*Data shown*.
::::::::::
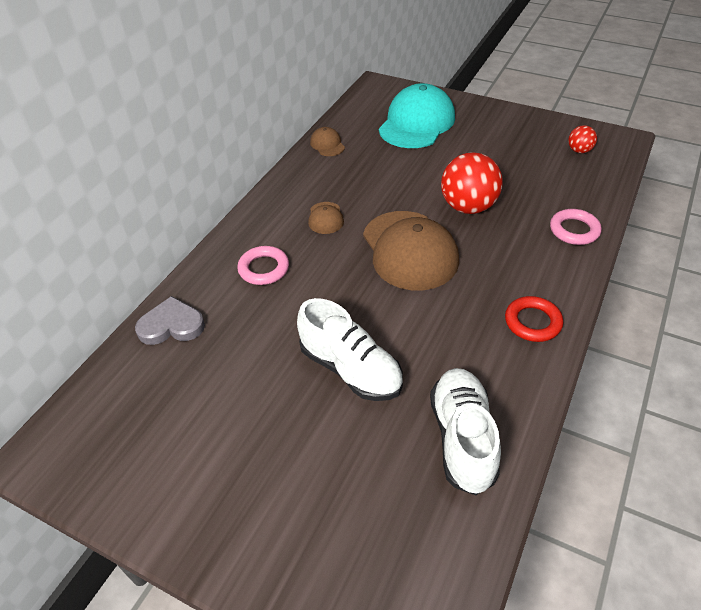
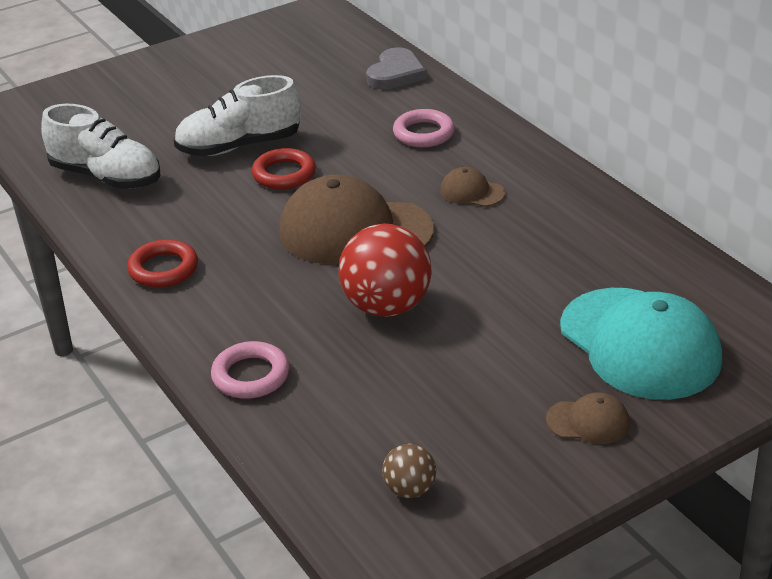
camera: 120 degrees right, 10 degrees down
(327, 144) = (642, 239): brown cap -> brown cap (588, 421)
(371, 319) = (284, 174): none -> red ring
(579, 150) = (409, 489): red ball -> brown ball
::::::::::
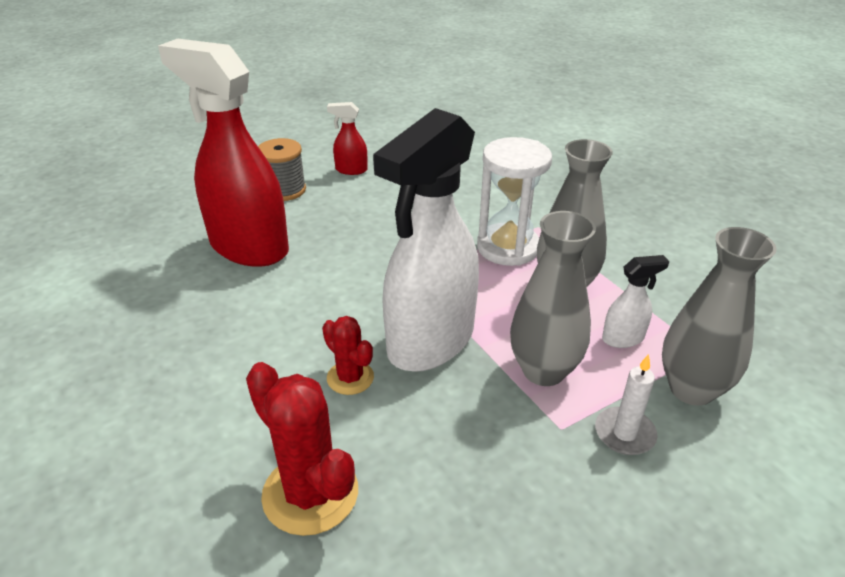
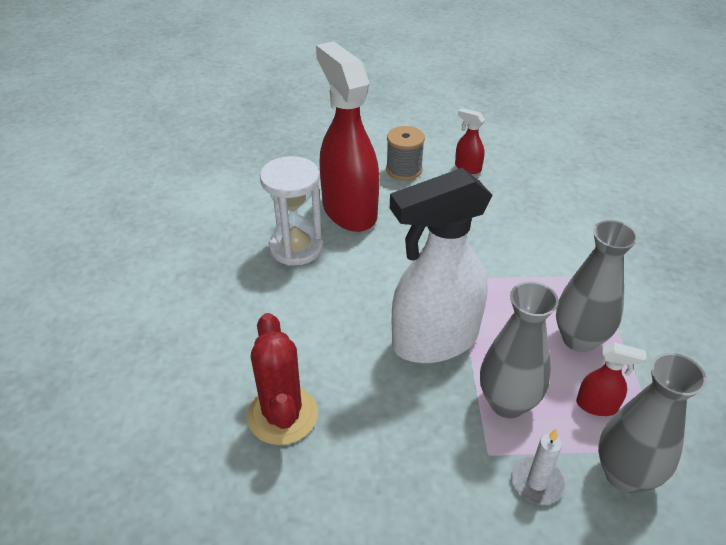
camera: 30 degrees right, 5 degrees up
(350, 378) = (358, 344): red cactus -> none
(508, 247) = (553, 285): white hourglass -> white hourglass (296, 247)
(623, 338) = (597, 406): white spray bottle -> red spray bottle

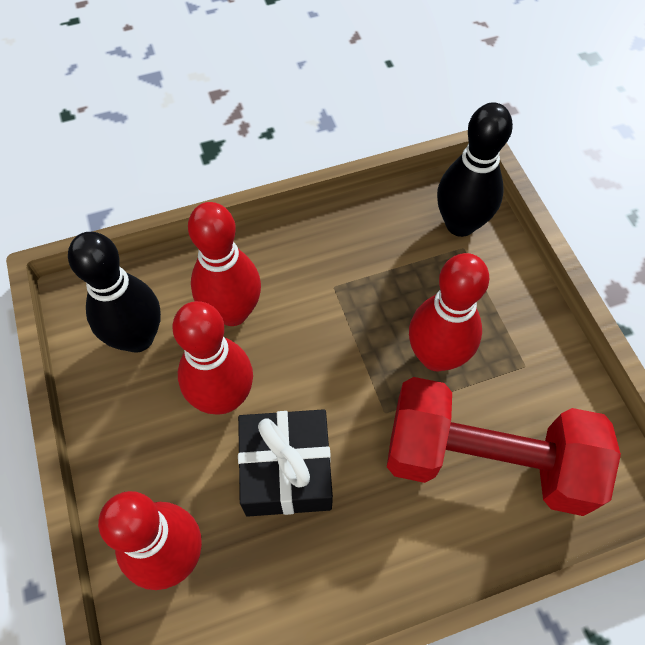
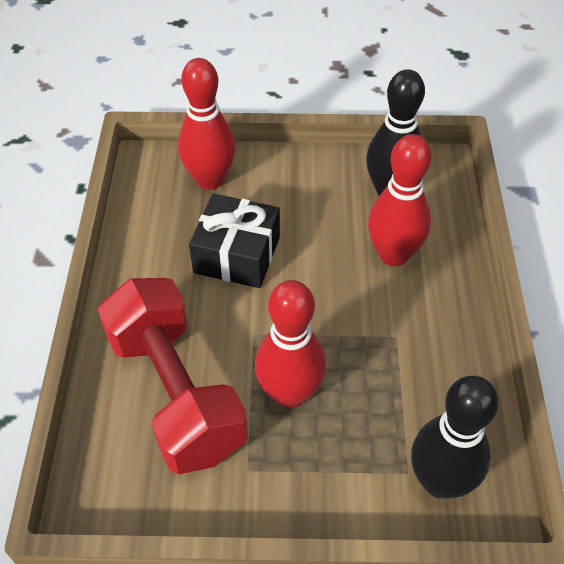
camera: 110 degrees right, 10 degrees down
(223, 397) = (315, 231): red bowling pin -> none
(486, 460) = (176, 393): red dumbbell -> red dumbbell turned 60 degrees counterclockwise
::::::::::
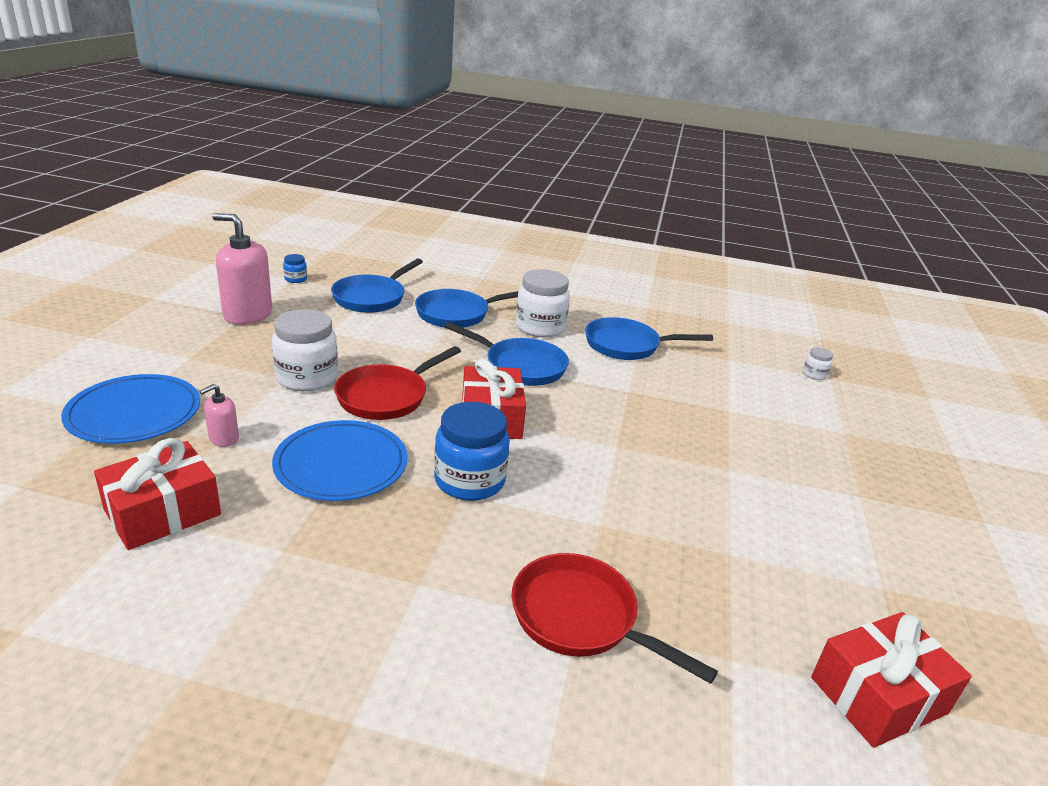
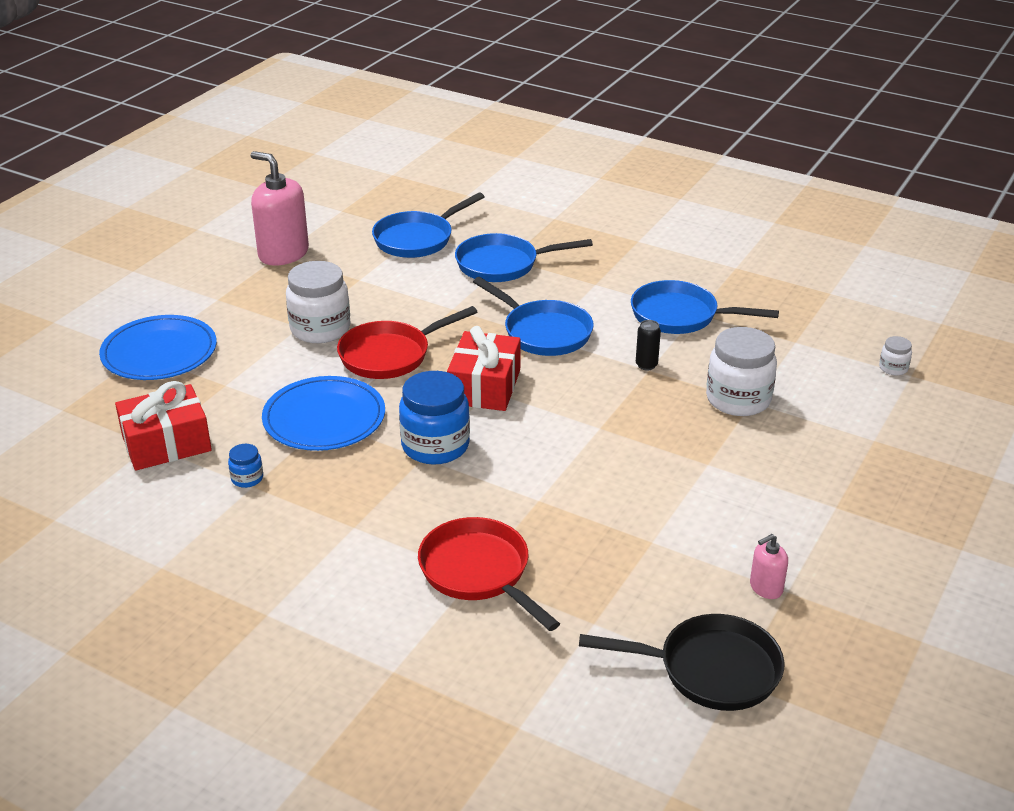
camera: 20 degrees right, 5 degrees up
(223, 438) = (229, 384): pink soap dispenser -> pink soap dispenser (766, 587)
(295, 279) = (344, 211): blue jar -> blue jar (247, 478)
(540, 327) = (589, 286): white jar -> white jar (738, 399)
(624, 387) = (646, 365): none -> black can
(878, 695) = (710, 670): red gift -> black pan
::::::::::
*Task*.
From the entries above, write out only the lines starting at the line that holds "(327, 144) = (642, 239): brown" and ending at the line that holds "(579, 150) = (409, 489): red", keeping both and matching them exactly.

*Reply to the task*.
(327, 144) = (642, 239): brown cap -> brown cap (588, 421)
(371, 319) = (284, 174): none -> red ring
(579, 150) = (409, 489): red ball -> brown ball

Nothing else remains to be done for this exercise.